Return every entry below without altering a word.

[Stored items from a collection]
=== Begin Enclosure ===

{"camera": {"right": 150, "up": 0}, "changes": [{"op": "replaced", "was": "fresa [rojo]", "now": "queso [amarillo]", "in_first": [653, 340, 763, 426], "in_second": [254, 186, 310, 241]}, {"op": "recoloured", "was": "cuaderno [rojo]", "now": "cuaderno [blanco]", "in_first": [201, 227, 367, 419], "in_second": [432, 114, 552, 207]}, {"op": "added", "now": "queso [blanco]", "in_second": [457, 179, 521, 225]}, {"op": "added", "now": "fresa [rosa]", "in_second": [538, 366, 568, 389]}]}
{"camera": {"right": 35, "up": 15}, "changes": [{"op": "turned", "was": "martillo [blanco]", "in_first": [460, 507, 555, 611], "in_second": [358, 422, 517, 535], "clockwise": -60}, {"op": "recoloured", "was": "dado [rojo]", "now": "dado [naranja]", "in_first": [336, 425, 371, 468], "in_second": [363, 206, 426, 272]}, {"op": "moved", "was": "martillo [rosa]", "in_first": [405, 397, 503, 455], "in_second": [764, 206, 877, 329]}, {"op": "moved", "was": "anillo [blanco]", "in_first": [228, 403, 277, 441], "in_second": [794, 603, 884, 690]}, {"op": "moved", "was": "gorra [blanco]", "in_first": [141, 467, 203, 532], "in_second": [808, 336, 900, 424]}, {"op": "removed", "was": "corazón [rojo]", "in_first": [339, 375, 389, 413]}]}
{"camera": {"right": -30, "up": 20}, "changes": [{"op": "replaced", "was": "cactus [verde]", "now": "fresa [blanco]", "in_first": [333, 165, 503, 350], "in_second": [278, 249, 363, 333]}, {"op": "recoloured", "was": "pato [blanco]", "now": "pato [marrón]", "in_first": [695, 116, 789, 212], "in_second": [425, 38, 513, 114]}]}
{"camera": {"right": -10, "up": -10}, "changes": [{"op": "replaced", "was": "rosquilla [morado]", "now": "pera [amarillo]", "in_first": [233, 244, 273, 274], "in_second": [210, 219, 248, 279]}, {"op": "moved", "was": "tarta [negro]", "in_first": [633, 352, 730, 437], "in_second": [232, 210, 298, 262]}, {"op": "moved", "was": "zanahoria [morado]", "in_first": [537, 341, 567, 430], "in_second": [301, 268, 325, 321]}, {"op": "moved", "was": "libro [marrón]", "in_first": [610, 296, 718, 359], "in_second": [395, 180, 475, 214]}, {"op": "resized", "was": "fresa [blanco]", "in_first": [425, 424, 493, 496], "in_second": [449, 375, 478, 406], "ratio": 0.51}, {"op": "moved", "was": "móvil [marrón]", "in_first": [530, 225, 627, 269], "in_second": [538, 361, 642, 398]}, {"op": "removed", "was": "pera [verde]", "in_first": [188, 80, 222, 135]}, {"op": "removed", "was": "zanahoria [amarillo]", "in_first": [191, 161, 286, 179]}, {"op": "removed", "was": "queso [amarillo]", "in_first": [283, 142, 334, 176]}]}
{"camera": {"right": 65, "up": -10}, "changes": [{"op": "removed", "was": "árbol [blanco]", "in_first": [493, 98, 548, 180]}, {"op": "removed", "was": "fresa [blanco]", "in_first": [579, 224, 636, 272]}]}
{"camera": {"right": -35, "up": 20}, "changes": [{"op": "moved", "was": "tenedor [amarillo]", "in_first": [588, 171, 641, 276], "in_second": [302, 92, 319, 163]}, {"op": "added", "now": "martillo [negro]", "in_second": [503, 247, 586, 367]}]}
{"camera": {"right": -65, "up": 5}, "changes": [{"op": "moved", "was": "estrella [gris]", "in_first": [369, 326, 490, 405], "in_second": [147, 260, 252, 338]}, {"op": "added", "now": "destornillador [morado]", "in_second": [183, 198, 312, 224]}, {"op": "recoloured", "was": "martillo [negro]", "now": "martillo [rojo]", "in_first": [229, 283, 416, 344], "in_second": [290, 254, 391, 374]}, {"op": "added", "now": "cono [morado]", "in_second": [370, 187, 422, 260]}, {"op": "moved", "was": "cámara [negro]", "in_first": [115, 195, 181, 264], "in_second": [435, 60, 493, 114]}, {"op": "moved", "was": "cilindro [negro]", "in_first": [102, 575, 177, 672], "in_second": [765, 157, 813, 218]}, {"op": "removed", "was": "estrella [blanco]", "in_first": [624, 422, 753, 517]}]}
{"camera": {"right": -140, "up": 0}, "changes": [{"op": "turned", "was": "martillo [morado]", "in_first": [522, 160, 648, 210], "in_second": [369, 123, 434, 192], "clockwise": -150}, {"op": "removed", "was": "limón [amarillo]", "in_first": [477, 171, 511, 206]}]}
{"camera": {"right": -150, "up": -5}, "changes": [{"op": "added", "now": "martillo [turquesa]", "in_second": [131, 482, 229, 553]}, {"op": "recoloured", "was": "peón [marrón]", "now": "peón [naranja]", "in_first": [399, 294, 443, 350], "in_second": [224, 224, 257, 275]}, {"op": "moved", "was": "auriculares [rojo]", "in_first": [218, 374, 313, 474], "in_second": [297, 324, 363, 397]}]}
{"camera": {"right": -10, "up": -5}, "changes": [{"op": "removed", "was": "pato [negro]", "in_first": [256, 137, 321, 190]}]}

=== End Enclosure ===

YOUR RESPONSE:
{"camera": {"right": 150, "up": 0}, "changes": [{"op": "replaced", "was": "fresa [rojo]", "now": "queso [amarillo]", "in_first": [653, 340, 763, 426], "in_second": [254, 186, 310, 241]}, {"op": "recoloured", "was": "cuaderno [rojo]", "now": "cuaderno [blanco]", "in_first": [201, 227, 367, 419], "in_second": [432, 114, 552, 207]}, {"op": "added", "now": "queso [blanco]", "in_second": [457, 179, 521, 225]}, {"op": "added", "now": "fresa [rosa]", "in_second": [538, 366, 568, 389]}]}
{"camera": {"right": 35, "up": 15}, "changes": [{"op": "turned", "was": "martillo [blanco]", "in_first": [460, 507, 555, 611], "in_second": [358, 422, 517, 535], "clockwise": -60}, {"op": "recoloured", "was": "dado [rojo]", "now": "dado [naranja]", "in_first": [336, 425, 371, 468], "in_second": [363, 206, 426, 272]}, {"op": "moved", "was": "martillo [rosa]", "in_first": [405, 397, 503, 455], "in_second": [764, 206, 877, 329]}, {"op": "moved", "was": "anillo [blanco]", "in_first": [228, 403, 277, 441], "in_second": [794, 603, 884, 690]}, {"op": "moved", "was": "gorra [blanco]", "in_first": [141, 467, 203, 532], "in_second": [808, 336, 900, 424]}, {"op": "removed", "was": "corazón [rojo]", "in_first": [339, 375, 389, 413]}]}
{"camera": {"right": -30, "up": 20}, "changes": [{"op": "replaced", "was": "cactus [verde]", "now": "fresa [blanco]", "in_first": [333, 165, 503, 350], "in_second": [278, 249, 363, 333]}, {"op": "recoloured", "was": "pato [blanco]", "now": "pato [marrón]", "in_first": [695, 116, 789, 212], "in_second": [425, 38, 513, 114]}]}
{"camera": {"right": -10, "up": -10}, "changes": [{"op": "replaced", "was": "rosquilla [morado]", "now": "pera [amarillo]", "in_first": [233, 244, 273, 274], "in_second": [210, 219, 248, 279]}, {"op": "moved", "was": "tarta [negro]", "in_first": [633, 352, 730, 437], "in_second": [232, 210, 298, 262]}, {"op": "moved", "was": "zanahoria [morado]", "in_first": [537, 341, 567, 430], "in_second": [301, 268, 325, 321]}, {"op": "moved", "was": "libro [marrón]", "in_first": [610, 296, 718, 359], "in_second": [395, 180, 475, 214]}, {"op": "resized", "was": "fresa [blanco]", "in_first": [425, 424, 493, 496], "in_second": [449, 375, 478, 406], "ratio": 0.51}, {"op": "moved", "was": "móvil [marrón]", "in_first": [530, 225, 627, 269], "in_second": [538, 361, 642, 398]}, {"op": "removed", "was": "pera [verde]", "in_first": [188, 80, 222, 135]}, {"op": "removed", "was": "zanahoria [amarillo]", "in_first": [191, 161, 286, 179]}, {"op": "removed", "was": "queso [amarillo]", "in_first": [283, 142, 334, 176]}]}
{"camera": {"right": 65, "up": -10}, "changes": [{"op": "removed", "was": "árbol [blanco]", "in_first": [493, 98, 548, 180]}, {"op": "removed", "was": "fresa [blanco]", "in_first": [579, 224, 636, 272]}]}
{"camera": {"right": -35, "up": 20}, "changes": [{"op": "moved", "was": "tenedor [amarillo]", "in_first": [588, 171, 641, 276], "in_second": [302, 92, 319, 163]}, {"op": "added", "now": "martillo [negro]", "in_second": [503, 247, 586, 367]}]}
{"camera": {"right": -65, "up": 5}, "changes": [{"op": "moved", "was": "estrella [gris]", "in_first": [369, 326, 490, 405], "in_second": [147, 260, 252, 338]}, {"op": "added", "now": "destornillador [morado]", "in_second": [183, 198, 312, 224]}, {"op": "recoloured", "was": "martillo [negro]", "now": "martillo [rojo]", "in_first": [229, 283, 416, 344], "in_second": [290, 254, 391, 374]}, {"op": "added", "now": "cono [morado]", "in_second": [370, 187, 422, 260]}, {"op": "moved", "was": "cámara [negro]", "in_first": [115, 195, 181, 264], "in_second": [435, 60, 493, 114]}, {"op": "moved", "was": "cilindro [negro]", "in_first": [102, 575, 177, 672], "in_second": [765, 157, 813, 218]}, {"op": "removed", "was": "estrella [blanco]", "in_first": [624, 422, 753, 517]}]}
{"camera": {"right": -140, "up": 0}, "changes": [{"op": "turned", "was": "martillo [morado]", "in_first": [522, 160, 648, 210], "in_second": [369, 123, 434, 192], "clockwise": -150}, {"op": "removed", "was": "limón [amarillo]", "in_first": [477, 171, 511, 206]}]}
{"camera": {"right": -150, "up": -5}, "changes": [{"op": "added", "now": "martillo [turquesa]", "in_second": [131, 482, 229, 553]}, {"op": "recoloured", "was": "peón [marrón]", "now": "peón [naranja]", "in_first": [399, 294, 443, 350], "in_second": [224, 224, 257, 275]}, {"op": "moved", "was": "auriculares [rojo]", "in_first": [218, 374, 313, 474], "in_second": [297, 324, 363, 397]}]}
{"camera": {"right": -10, "up": -5}, "changes": [{"op": "removed", "was": "pato [negro]", "in_first": [256, 137, 321, 190]}]}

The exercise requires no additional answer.